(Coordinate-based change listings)
**********
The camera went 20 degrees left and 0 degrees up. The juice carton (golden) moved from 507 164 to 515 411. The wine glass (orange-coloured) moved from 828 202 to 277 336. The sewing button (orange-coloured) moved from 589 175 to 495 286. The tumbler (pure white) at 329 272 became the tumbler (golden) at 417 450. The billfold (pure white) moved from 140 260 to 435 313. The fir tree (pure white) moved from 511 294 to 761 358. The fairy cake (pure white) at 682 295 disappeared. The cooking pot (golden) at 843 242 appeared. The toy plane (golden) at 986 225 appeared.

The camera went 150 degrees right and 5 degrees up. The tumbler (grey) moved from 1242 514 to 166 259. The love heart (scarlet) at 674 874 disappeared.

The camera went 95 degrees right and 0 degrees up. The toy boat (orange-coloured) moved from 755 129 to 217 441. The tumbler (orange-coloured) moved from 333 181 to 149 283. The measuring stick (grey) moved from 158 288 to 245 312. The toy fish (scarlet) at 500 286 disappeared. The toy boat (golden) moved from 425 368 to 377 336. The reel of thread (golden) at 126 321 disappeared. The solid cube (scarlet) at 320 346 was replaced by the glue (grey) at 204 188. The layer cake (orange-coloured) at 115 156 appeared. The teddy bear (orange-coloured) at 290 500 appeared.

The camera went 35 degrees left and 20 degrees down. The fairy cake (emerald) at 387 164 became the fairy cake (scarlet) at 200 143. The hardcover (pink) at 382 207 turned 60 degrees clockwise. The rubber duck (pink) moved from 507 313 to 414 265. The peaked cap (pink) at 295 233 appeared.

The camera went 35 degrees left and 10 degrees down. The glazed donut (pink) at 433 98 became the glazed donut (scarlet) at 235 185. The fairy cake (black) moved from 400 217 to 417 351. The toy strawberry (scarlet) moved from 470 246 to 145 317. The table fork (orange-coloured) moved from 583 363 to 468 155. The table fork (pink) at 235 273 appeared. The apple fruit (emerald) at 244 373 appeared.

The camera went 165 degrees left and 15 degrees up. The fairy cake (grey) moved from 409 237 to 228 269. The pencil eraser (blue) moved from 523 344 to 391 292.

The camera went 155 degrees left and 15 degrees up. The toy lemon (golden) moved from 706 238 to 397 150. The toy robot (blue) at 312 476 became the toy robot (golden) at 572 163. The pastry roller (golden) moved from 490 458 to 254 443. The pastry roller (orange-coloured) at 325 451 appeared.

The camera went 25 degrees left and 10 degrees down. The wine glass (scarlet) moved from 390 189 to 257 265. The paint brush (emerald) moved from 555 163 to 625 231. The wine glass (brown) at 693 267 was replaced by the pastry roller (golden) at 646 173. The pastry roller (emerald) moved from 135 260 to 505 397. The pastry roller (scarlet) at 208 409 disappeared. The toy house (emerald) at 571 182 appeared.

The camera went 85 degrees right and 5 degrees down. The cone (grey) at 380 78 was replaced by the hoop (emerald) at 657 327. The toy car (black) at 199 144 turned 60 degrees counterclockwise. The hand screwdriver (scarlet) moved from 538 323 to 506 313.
**********
* _Try it_:
Output the entries exactly.

* _Written response_:
The camera went 20 degrees left and 0 degrees up. The juice carton (golden) moved from 507 164 to 515 411. The wine glass (orange-coloured) moved from 828 202 to 277 336. The sewing button (orange-coloured) moved from 589 175 to 495 286. The tumbler (pure white) at 329 272 became the tumbler (golden) at 417 450. The billfold (pure white) moved from 140 260 to 435 313. The fir tree (pure white) moved from 511 294 to 761 358. The fairy cake (pure white) at 682 295 disappeared. The cooking pot (golden) at 843 242 appeared. The toy plane (golden) at 986 225 appeared.

The camera went 150 degrees right and 5 degrees up. The tumbler (grey) moved from 1242 514 to 166 259. The love heart (scarlet) at 674 874 disappeared.

The camera went 95 degrees right and 0 degrees up. The toy boat (orange-coloured) moved from 755 129 to 217 441. The tumbler (orange-coloured) moved from 333 181 to 149 283. The measuring stick (grey) moved from 158 288 to 245 312. The toy fish (scarlet) at 500 286 disappeared. The toy boat (golden) moved from 425 368 to 377 336. The reel of thread (golden) at 126 321 disappeared. The solid cube (scarlet) at 320 346 was replaced by the glue (grey) at 204 188. The layer cake (orange-coloured) at 115 156 appeared. The teddy bear (orange-coloured) at 290 500 appeared.

The camera went 35 degrees left and 20 degrees down. The fairy cake (emerald) at 387 164 became the fairy cake (scarlet) at 200 143. The hardcover (pink) at 382 207 turned 60 degrees clockwise. The rubber duck (pink) moved from 507 313 to 414 265. The peaked cap (pink) at 295 233 appeared.

The camera went 35 degrees left and 10 degrees down. The glazed donut (pink) at 433 98 became the glazed donut (scarlet) at 235 185. The fairy cake (black) moved from 400 217 to 417 351. The toy strawberry (scarlet) moved from 470 246 to 145 317. The table fork (orange-coloured) moved from 583 363 to 468 155. The table fork (pink) at 235 273 appeared. The apple fruit (emerald) at 244 373 appeared.

The camera went 165 degrees left and 15 degrees up. The fairy cake (grey) moved from 409 237 to 228 269. The pencil eraser (blue) moved from 523 344 to 391 292.

The camera went 155 degrees left and 15 degrees up. The toy lemon (golden) moved from 706 238 to 397 150. The toy robot (blue) at 312 476 became the toy robot (golden) at 572 163. The pastry roller (golden) moved from 490 458 to 254 443. The pastry roller (orange-coloured) at 325 451 appeared.

The camera went 25 degrees left and 10 degrees down. The wine glass (scarlet) moved from 390 189 to 257 265. The paint brush (emerald) moved from 555 163 to 625 231. The wine glass (brown) at 693 267 was replaced by the pastry roller (golden) at 646 173. The pastry roller (emerald) moved from 135 260 to 505 397. The pastry roller (scarlet) at 208 409 disappeared. The toy house (emerald) at 571 182 appeared.

The camera went 85 degrees right and 5 degrees down. The cone (grey) at 380 78 was replaced by the hoop (emerald) at 657 327. The toy car (black) at 199 144 turned 60 degrees counterclockwise. The hand screwdriver (scarlet) moved from 538 323 to 506 313.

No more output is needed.